- **Work instruction**
Write all of the lines below out again, exactly as they stand.

Before-and-after object lists
☆ ☆ ☆ ☆ ☆

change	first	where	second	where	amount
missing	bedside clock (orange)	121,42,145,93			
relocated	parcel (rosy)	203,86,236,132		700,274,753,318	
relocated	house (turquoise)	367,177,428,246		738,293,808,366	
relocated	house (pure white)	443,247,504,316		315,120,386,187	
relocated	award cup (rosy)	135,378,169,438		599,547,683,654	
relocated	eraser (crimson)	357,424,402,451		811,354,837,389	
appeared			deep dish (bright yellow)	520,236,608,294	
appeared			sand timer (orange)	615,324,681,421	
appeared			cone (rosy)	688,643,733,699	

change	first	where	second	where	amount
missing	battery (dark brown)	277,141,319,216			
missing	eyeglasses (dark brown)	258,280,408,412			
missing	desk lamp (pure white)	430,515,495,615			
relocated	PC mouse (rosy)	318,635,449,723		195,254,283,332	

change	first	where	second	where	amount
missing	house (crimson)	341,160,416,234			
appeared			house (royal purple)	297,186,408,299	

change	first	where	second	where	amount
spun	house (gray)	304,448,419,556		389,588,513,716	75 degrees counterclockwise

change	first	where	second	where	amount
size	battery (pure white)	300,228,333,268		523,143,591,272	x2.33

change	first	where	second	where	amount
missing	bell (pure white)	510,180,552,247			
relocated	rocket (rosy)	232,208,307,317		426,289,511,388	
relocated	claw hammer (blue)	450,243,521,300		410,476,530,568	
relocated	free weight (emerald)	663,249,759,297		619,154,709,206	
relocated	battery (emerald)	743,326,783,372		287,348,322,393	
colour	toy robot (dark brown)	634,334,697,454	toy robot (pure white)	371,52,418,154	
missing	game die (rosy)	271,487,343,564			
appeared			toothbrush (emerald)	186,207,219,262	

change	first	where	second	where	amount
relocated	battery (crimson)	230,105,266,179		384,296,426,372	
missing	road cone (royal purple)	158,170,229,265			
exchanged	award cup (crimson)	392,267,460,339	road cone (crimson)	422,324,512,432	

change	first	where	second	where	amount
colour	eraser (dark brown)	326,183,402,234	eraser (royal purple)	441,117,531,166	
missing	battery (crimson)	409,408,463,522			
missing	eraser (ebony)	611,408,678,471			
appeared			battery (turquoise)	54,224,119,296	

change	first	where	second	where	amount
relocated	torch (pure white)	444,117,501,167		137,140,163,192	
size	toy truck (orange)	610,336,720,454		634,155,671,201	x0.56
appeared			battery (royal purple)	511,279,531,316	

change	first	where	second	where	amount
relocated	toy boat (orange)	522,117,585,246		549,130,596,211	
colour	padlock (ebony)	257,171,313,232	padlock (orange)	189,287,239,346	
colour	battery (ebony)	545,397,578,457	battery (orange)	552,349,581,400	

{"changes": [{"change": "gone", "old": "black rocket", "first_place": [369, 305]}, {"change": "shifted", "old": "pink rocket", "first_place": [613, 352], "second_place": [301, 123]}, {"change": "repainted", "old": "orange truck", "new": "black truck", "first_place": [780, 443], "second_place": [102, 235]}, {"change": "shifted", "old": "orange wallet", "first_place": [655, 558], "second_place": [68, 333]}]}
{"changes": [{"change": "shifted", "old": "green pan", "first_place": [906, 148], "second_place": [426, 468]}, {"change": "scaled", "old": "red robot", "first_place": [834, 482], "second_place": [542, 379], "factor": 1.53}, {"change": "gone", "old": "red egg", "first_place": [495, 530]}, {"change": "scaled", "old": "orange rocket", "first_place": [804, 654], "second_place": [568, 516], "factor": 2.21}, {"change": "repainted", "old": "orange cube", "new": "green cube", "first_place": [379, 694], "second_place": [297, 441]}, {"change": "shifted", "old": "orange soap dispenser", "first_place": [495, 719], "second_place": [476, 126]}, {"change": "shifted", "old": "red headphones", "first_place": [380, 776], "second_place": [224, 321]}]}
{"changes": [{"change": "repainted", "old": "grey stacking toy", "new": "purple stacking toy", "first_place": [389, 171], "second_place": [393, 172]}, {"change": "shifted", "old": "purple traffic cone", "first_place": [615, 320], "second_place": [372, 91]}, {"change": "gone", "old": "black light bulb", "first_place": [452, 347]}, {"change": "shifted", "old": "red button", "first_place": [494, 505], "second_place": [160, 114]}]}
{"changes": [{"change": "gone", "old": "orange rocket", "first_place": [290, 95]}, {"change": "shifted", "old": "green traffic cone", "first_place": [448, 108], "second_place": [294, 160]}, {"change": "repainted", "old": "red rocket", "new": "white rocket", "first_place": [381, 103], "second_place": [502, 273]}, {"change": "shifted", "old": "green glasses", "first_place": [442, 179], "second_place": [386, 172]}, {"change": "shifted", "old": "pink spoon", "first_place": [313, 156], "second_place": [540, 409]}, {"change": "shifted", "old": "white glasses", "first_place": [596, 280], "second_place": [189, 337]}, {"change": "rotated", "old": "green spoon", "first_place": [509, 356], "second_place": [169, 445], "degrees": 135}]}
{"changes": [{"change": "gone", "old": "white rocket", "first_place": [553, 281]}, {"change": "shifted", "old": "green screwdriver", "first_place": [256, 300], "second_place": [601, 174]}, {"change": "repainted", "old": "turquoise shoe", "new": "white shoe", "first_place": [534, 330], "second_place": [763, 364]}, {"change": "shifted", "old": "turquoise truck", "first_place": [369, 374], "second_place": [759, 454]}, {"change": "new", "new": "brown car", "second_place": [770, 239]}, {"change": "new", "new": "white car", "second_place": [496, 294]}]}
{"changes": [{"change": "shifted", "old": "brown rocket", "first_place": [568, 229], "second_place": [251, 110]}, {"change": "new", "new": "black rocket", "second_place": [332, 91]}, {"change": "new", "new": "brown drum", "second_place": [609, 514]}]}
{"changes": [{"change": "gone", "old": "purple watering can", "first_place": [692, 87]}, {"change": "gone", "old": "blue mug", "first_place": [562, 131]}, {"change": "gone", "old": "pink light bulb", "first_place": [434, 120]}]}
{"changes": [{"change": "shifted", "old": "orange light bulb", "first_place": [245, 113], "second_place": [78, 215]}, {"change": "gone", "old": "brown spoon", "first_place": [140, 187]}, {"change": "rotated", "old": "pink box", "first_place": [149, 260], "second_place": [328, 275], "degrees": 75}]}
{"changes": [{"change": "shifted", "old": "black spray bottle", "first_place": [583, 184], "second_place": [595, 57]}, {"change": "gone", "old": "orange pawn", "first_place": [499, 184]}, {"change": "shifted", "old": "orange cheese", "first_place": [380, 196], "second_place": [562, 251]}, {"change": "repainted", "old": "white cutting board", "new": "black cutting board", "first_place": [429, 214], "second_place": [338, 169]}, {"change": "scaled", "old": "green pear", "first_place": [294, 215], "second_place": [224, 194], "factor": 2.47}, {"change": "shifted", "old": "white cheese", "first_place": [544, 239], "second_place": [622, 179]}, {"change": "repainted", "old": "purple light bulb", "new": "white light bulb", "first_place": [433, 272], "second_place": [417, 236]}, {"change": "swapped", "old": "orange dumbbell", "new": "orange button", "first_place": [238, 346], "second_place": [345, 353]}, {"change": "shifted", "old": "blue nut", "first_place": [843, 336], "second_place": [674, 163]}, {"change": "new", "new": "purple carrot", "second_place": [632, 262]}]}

☆ ☆ ☆ ☆ ☆

- **Solution to this problem**
change	first	where	second	where	amount
missing	bedside clock (orange)	121,42,145,93			
relocated	parcel (rosy)	203,86,236,132		700,274,753,318	
relocated	house (turquoise)	367,177,428,246		738,293,808,366	
relocated	house (pure white)	443,247,504,316		315,120,386,187	
relocated	award cup (rosy)	135,378,169,438		599,547,683,654	
relocated	eraser (crimson)	357,424,402,451		811,354,837,389	
appeared			deep dish (bright yellow)	520,236,608,294	
appeared			sand timer (orange)	615,324,681,421	
appeared			cone (rosy)	688,643,733,699	

change	first	where	second	where	amount
missing	battery (dark brown)	277,141,319,216			
missing	eyeglasses (dark brown)	258,280,408,412			
missing	desk lamp (pure white)	430,515,495,615			
relocated	PC mouse (rosy)	318,635,449,723		195,254,283,332	

change	first	where	second	where	amount
missing	house (crimson)	341,160,416,234			
appeared			house (royal purple)	297,186,408,299	

change	first	where	second	where	amount
spun	house (gray)	304,448,419,556		389,588,513,716	75 degrees counterclockwise

change	first	where	second	where	amount
size	battery (pure white)	300,228,333,268		523,143,591,272	x2.33

change	first	where	second	where	amount
missing	bell (pure white)	510,180,552,247			
relocated	rocket (rosy)	232,208,307,317		426,289,511,388	
relocated	claw hammer (blue)	450,243,521,300		410,476,530,568	
relocated	free weight (emerald)	663,249,759,297		619,154,709,206	
relocated	battery (emerald)	743,326,783,372		287,348,322,393	
colour	toy robot (dark brown)	634,334,697,454	toy robot (pure white)	371,52,418,154	
missing	game die (rosy)	271,487,343,564			
appeared			toothbrush (emerald)	186,207,219,262	

change	first	where	second	where	amount
relocated	battery (crimson)	230,105,266,179		384,296,426,372	
missing	road cone (royal purple)	158,170,229,265			
exchanged	award cup (crimson)	392,267,460,339	road cone (crimson)	422,324,512,432	

change	first	where	second	where	amount
colour	eraser (dark brown)	326,183,402,234	eraser (royal purple)	441,117,531,166	
missing	battery (crimson)	409,408,463,522			
missing	eraser (ebony)	611,408,678,471			
appeared			battery (turquoise)	54,224,119,296	

change	first	where	second	where	amount
relocated	torch (pure white)	444,117,501,167		137,140,163,192	
size	toy truck (orange)	610,336,720,454		634,155,671,201	x0.56
appeared			battery (royal purple)	511,279,531,316	

change	first	where	second	where	amount
relocated	toy boat (orange)	522,117,585,246		549,130,596,211	
colour	padlock (ebony)	257,171,313,232	padlock (orange)	189,287,239,346	
colour	battery (ebony)	545,397,578,457	battery (orange)	552,349,581,400	

{"changes": [{"change": "gone", "old": "black rocket", "first_place": [369, 305]}, {"change": "shifted", "old": "pink rocket", "first_place": [613, 352], "second_place": [301, 123]}, {"change": "repainted", "old": "orange truck", "new": "black truck", "first_place": [780, 443], "second_place": [102, 235]}, {"change": "shifted", "old": "orange wallet", "first_place": [655, 558], "second_place": [68, 333]}]}
{"changes": [{"change": "shifted", "old": "green pan", "first_place": [906, 148], "second_place": [426, 468]}, {"change": "scaled", "old": "red robot", "first_place": [834, 482], "second_place": [542, 379], "factor": 1.53}, {"change": "gone", "old": "red egg", "first_place": [495, 530]}, {"change": "scaled", "old": "orange rocket", "first_place": [804, 654], "second_place": [568, 516], "factor": 2.21}, {"change": "repainted", "old": "orange cube", "new": "green cube", "first_place": [379, 694], "second_place": [297, 441]}, {"change": "shifted", "old": "orange soap dispenser", "first_place": [495, 719], "second_place": [476, 126]}, {"change": "shifted", "old": "red headphones", "first_place": [380, 776], "second_place": [224, 321]}]}
{"changes": [{"change": "repainted", "old": "grey stacking toy", "new": "purple stacking toy", "first_place": [389, 171], "second_place": [393, 172]}, {"change": "shifted", "old": "purple traffic cone", "first_place": [615, 320], "second_place": [372, 91]}, {"change": "gone", "old": "black light bulb", "first_place": [452, 347]}, {"change": "shifted", "old": "red button", "first_place": [494, 505], "second_place": [160, 114]}]}
{"changes": [{"change": "gone", "old": "orange rocket", "first_place": [290, 95]}, {"change": "shifted", "old": "green traffic cone", "first_place": [448, 108], "second_place": [294, 160]}, {"change": "repainted", "old": "red rocket", "new": "white rocket", "first_place": [381, 103], "second_place": [502, 273]}, {"change": "shifted", "old": "green glasses", "first_place": [442, 179], "second_place": [386, 172]}, {"change": "shifted", "old": "pink spoon", "first_place": [313, 156], "second_place": [540, 409]}, {"change": "shifted", "old": "white glasses", "first_place": [596, 280], "second_place": [189, 337]}, {"change": "rotated", "old": "green spoon", "first_place": [509, 356], "second_place": [169, 445], "degrees": 135}]}
{"changes": [{"change": "gone", "old": "white rocket", "first_place": [553, 281]}, {"change": "shifted", "old": "green screwdriver", "first_place": [256, 300], "second_place": [601, 174]}, {"change": "repainted", "old": "turquoise shoe", "new": "white shoe", "first_place": [534, 330], "second_place": [763, 364]}, {"change": "shifted", "old": "turquoise truck", "first_place": [369, 374], "second_place": [759, 454]}, {"change": "new", "new": "brown car", "second_place": [770, 239]}, {"change": "new", "new": "white car", "second_place": [496, 294]}]}
{"changes": [{"change": "shifted", "old": "brown rocket", "first_place": [568, 229], "second_place": [251, 110]}, {"change": "new", "new": "black rocket", "second_place": [332, 91]}, {"change": "new", "new": "brown drum", "second_place": [609, 514]}]}
{"changes": [{"change": "gone", "old": "purple watering can", "first_place": [692, 87]}, {"change": "gone", "old": "blue mug", "first_place": [562, 131]}, {"change": "gone", "old": "pink light bulb", "first_place": [434, 120]}]}
{"changes": [{"change": "shifted", "old": "orange light bulb", "first_place": [245, 113], "second_place": [78, 215]}, {"change": "gone", "old": "brown spoon", "first_place": [140, 187]}, {"change": "rotated", "old": "pink box", "first_place": [149, 260], "second_place": [328, 275], "degrees": 75}]}
{"changes": [{"change": "shifted", "old": "black spray bottle", "first_place": [583, 184], "second_place": [595, 57]}, {"change": "gone", "old": "orange pawn", "first_place": [499, 184]}, {"change": "shifted", "old": "orange cheese", "first_place": [380, 196], "second_place": [562, 251]}, {"change": "repainted", "old": "white cutting board", "new": "black cutting board", "first_place": [429, 214], "second_place": [338, 169]}, {"change": "scaled", "old": "green pear", "first_place": [294, 215], "second_place": [224, 194], "factor": 2.47}, {"change": "shifted", "old": "white cheese", "first_place": [544, 239], "second_place": [622, 179]}, {"change": "repainted", "old": "purple light bulb", "new": "white light bulb", "first_place": [433, 272], "second_place": [417, 236]}, {"change": "swapped", "old": "orange dumbbell", "new": "orange button", "first_place": [238, 346], "second_place": [345, 353]}, {"change": "shifted", "old": "blue nut", "first_place": [843, 336], "second_place": [674, 163]}, {"change": "new", "new": "purple carrot", "second_place": [632, 262]}]}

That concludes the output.